→ Task item
What is the number of lines in these entries that include "STEPPER"? Write that number and no other text.

→ Dataset extract
━━━━━━━━━━━━━━━━
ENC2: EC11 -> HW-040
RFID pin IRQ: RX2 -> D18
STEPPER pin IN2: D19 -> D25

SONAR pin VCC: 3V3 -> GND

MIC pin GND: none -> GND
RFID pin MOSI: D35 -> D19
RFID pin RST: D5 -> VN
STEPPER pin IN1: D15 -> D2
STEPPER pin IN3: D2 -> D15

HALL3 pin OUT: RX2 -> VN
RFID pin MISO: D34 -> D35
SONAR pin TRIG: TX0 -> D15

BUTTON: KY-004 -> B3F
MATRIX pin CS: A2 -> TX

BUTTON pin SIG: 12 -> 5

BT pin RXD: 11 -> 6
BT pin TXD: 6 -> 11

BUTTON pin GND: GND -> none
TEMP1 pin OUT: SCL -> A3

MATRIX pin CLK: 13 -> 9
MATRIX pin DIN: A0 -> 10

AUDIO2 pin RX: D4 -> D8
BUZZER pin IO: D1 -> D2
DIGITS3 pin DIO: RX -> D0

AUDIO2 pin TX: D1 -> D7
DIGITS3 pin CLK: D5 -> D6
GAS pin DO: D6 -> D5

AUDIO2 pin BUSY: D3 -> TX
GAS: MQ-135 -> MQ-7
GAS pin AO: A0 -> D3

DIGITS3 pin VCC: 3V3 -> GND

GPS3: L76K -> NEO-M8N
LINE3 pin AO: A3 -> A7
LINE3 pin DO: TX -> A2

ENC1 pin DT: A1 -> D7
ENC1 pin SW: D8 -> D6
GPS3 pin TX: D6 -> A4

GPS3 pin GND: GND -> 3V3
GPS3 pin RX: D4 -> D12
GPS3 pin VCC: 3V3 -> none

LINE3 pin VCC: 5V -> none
━━━━━━━━━━━━━━━━
→ Task result
3